◆ **The problem**
From the listing below, return each line that includes "AGND".

● ● ●

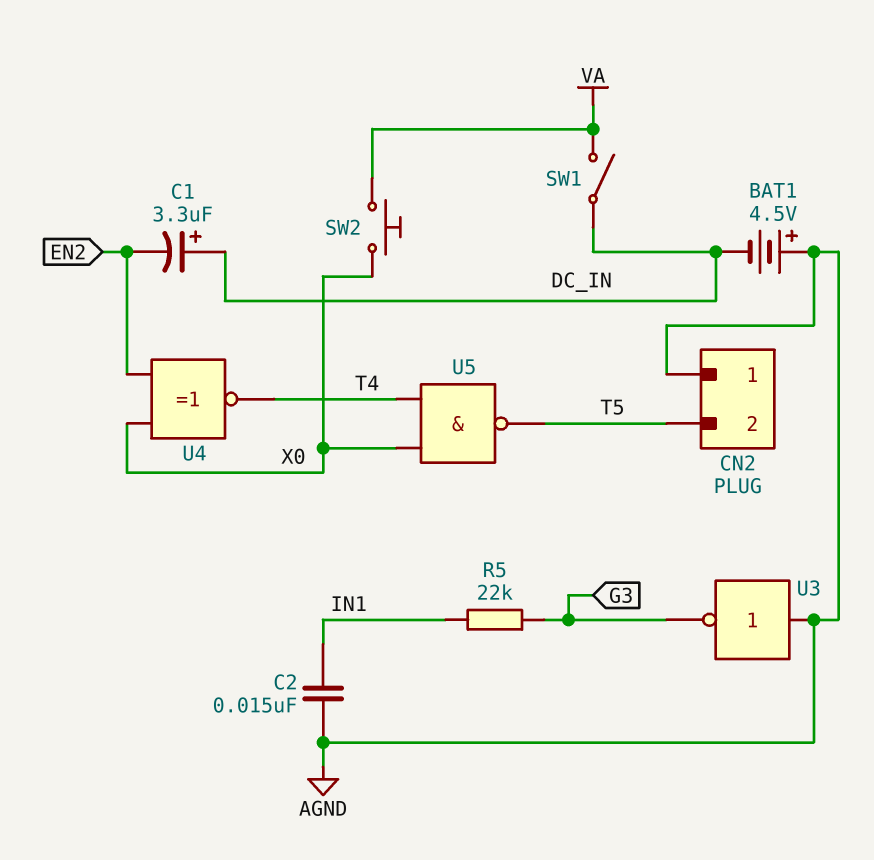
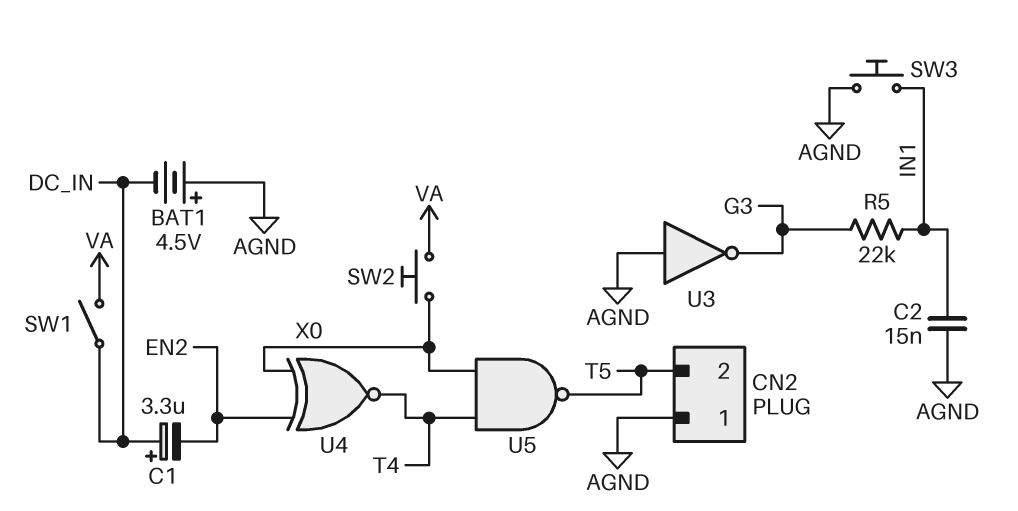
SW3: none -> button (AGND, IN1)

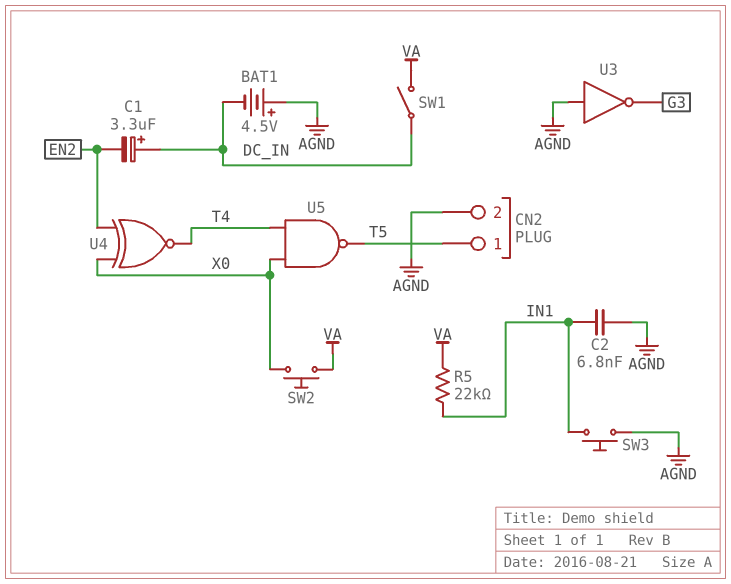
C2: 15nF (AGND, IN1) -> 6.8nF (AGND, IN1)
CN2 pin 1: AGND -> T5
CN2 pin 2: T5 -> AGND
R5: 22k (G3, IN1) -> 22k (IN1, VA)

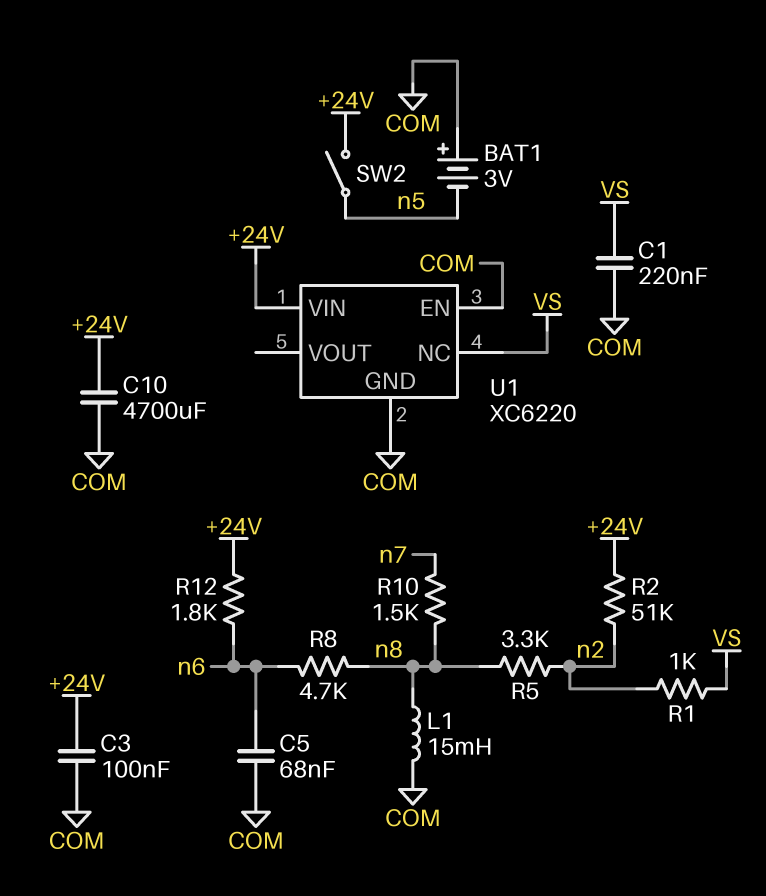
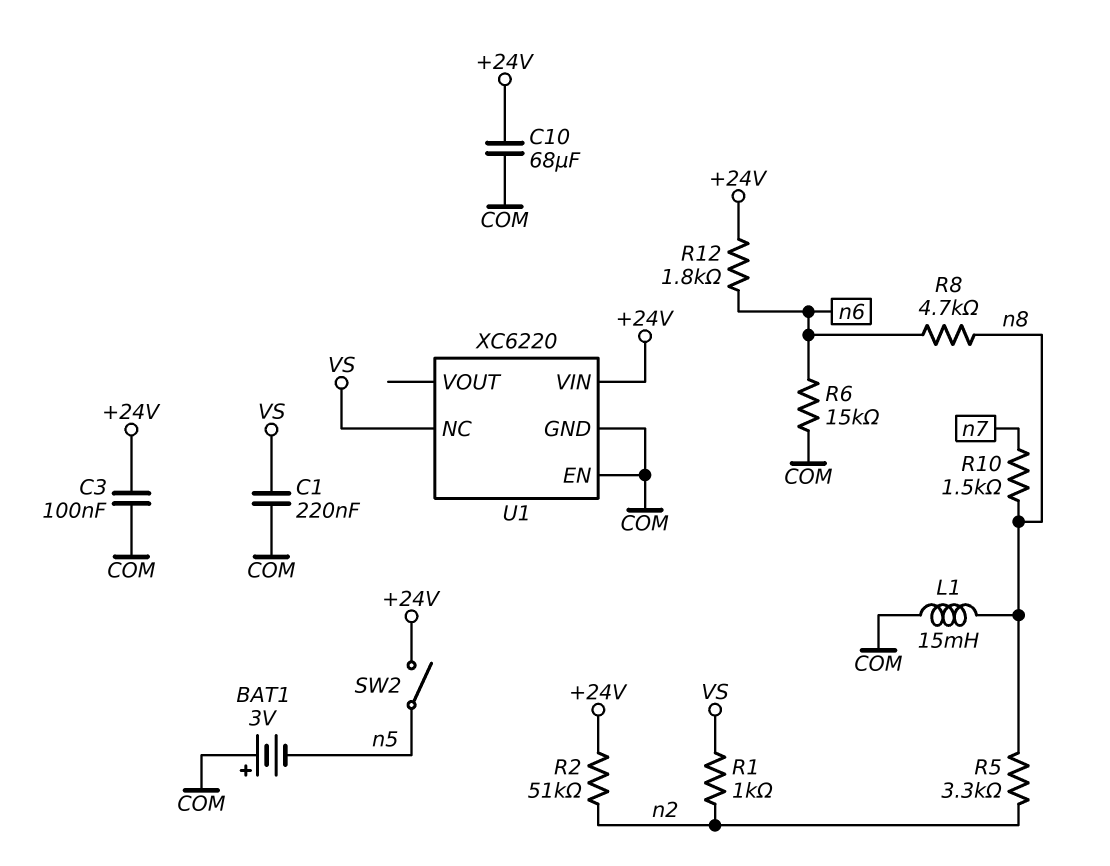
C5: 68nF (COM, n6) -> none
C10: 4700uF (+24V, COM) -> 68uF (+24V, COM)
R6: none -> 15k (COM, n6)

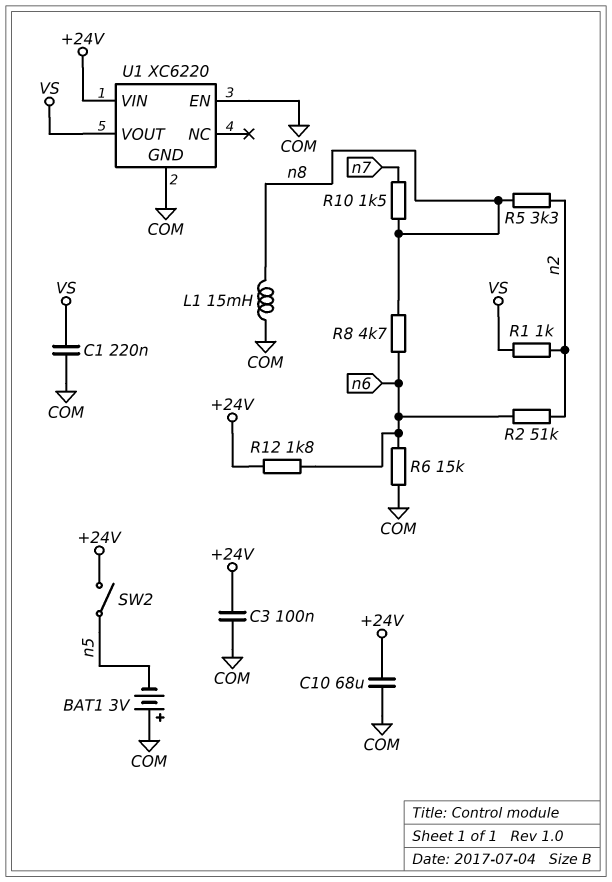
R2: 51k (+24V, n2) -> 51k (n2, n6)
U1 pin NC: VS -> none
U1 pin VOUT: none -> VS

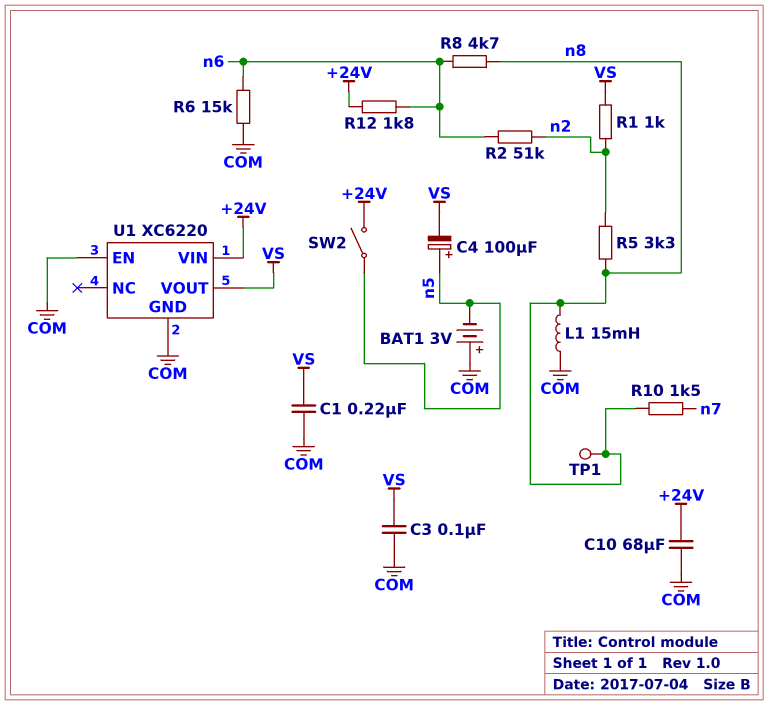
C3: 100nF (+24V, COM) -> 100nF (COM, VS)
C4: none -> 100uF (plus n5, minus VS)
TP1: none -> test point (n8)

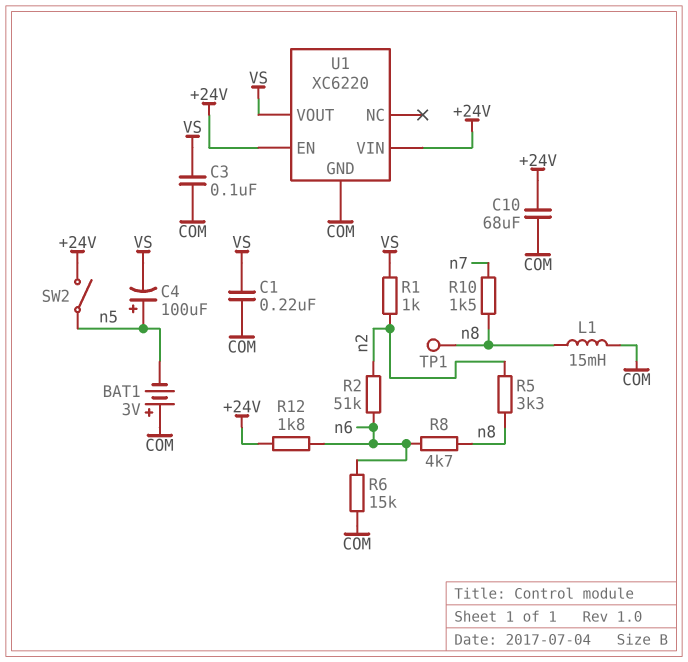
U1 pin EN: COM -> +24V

● ● ●

◆ **The completed task**
SW3: none -> button (AGND, IN1)
C2: 15nF (AGND, IN1) -> 6.8nF (AGND, IN1)
CN2 pin 1: AGND -> T5
CN2 pin 2: T5 -> AGND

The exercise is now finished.